Problem description
Return, word for word, only the lines from the one containing "BUZZER1 pin IO: D6 -> D5" through the last line of the entries.

(Image comparison data)
• • • •

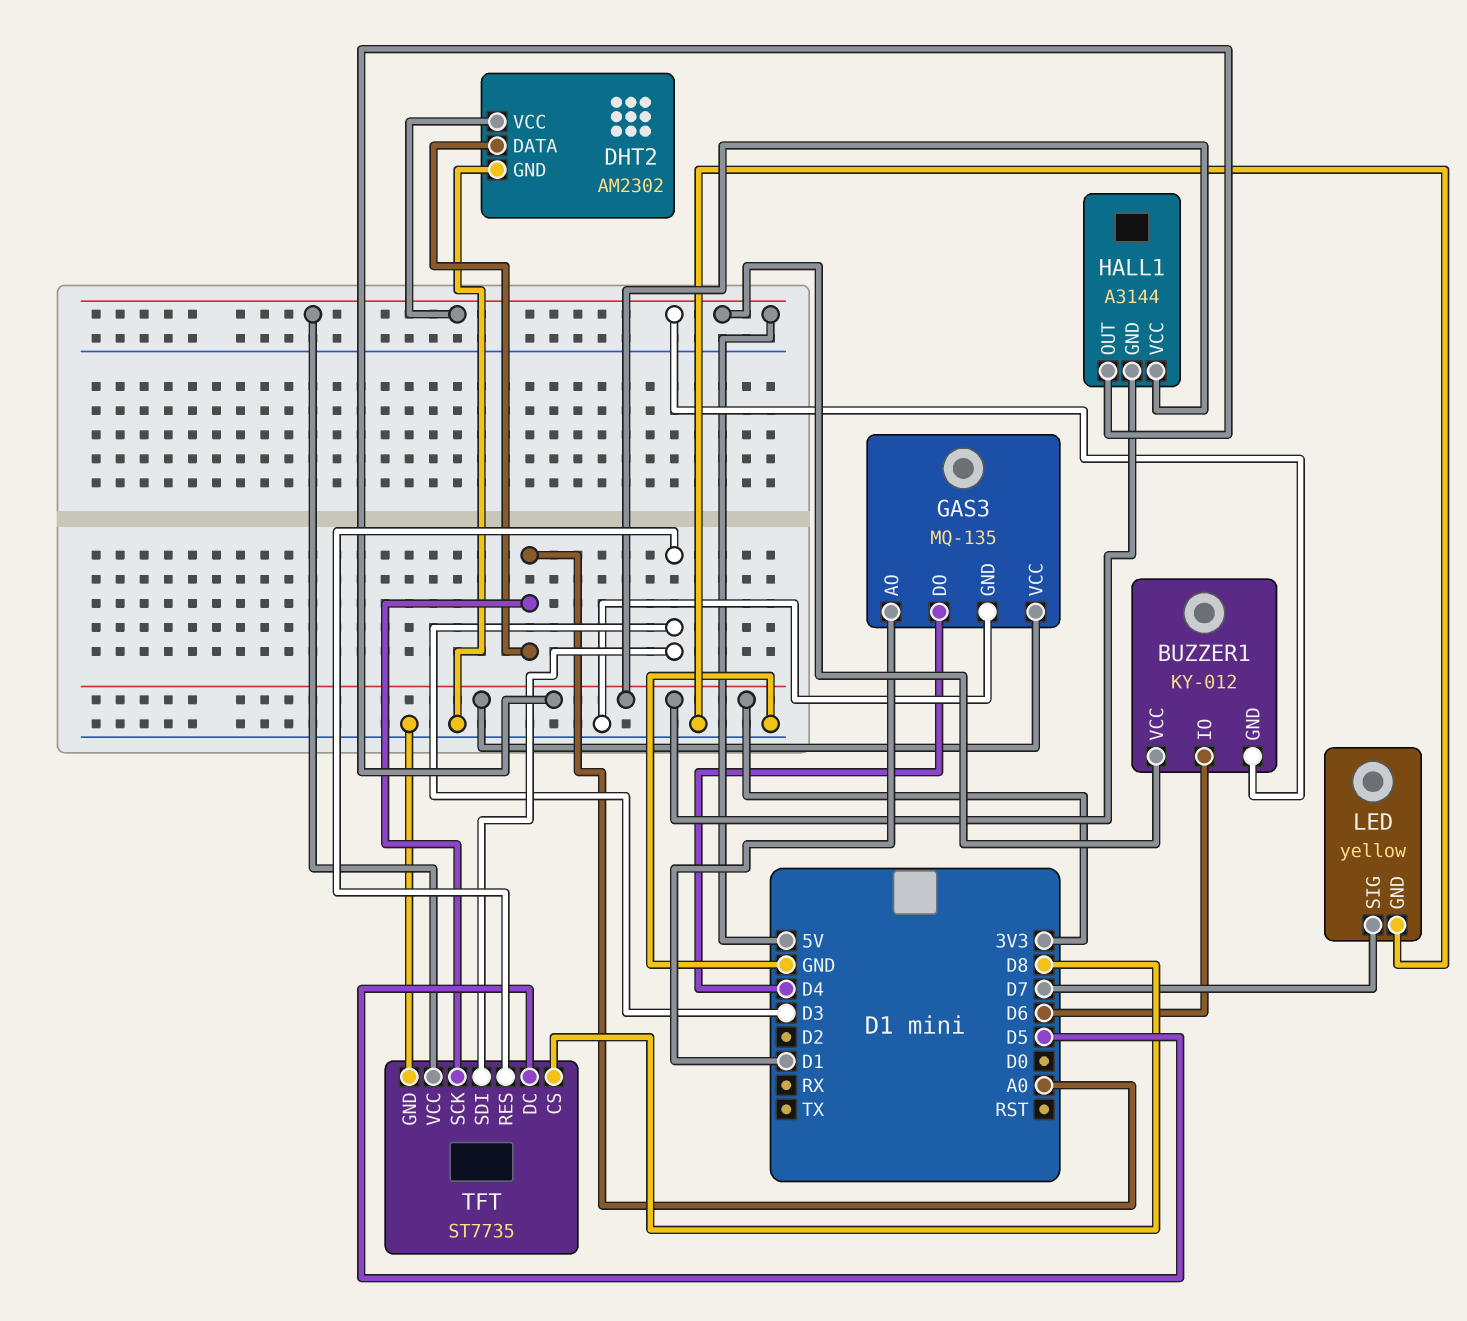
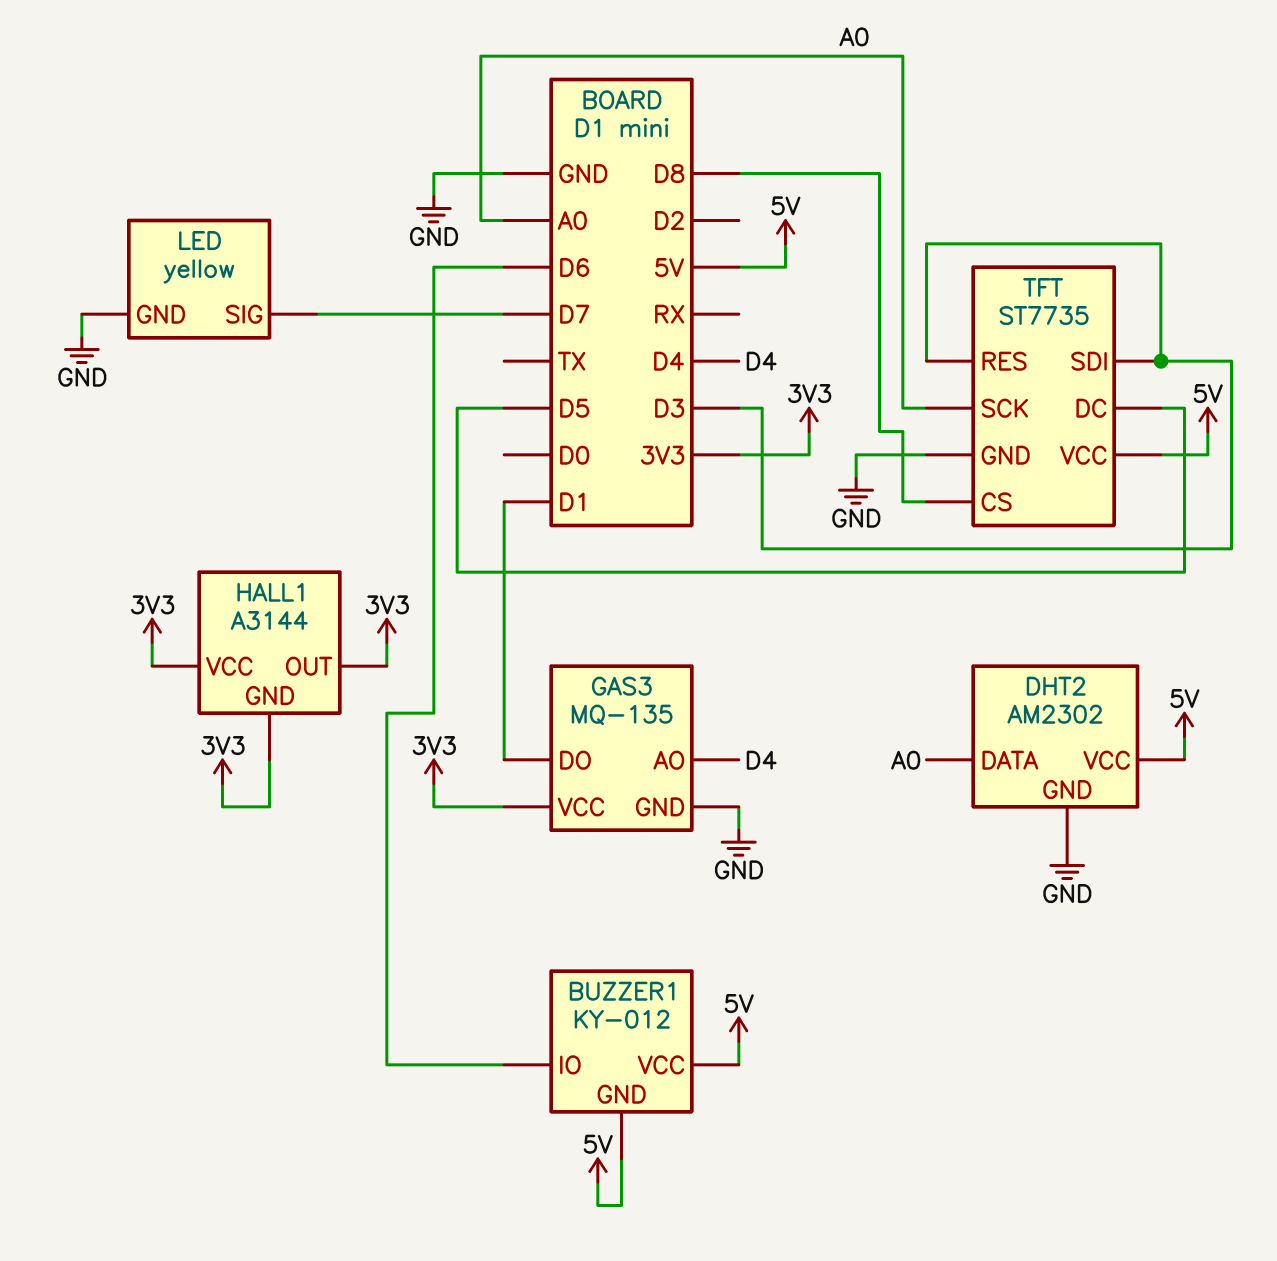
GAS3 pin AO: D1 -> D4
GAS3 pin DO: D4 -> D1

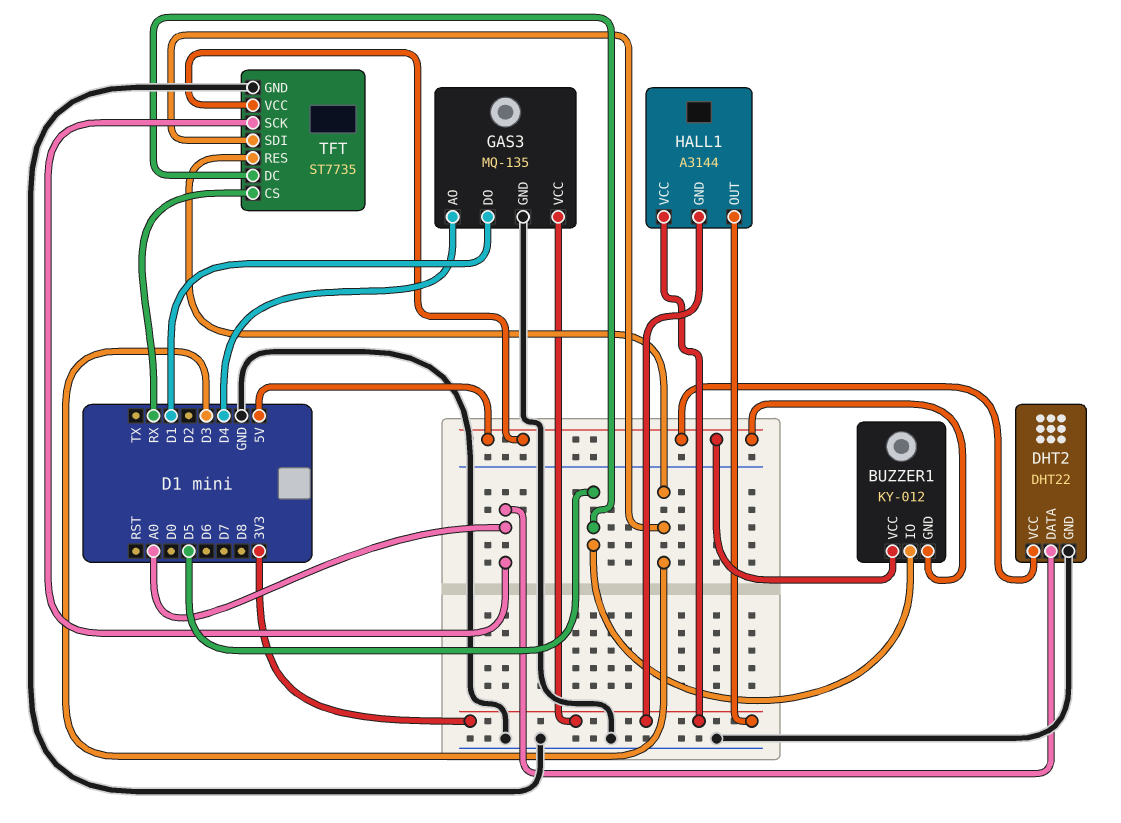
BUZZER1 pin IO: D6 -> D5
DHT2: AM2302 -> DHT22
LED: yellow -> none
LED pin GND: GND -> none
LED pin SIG: D7 -> none
TFT pin CS: D8 -> RX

• • • •

Solution for this problem
BUZZER1 pin IO: D6 -> D5
DHT2: AM2302 -> DHT22
LED: yellow -> none
LED pin GND: GND -> none
LED pin SIG: D7 -> none
TFT pin CS: D8 -> RX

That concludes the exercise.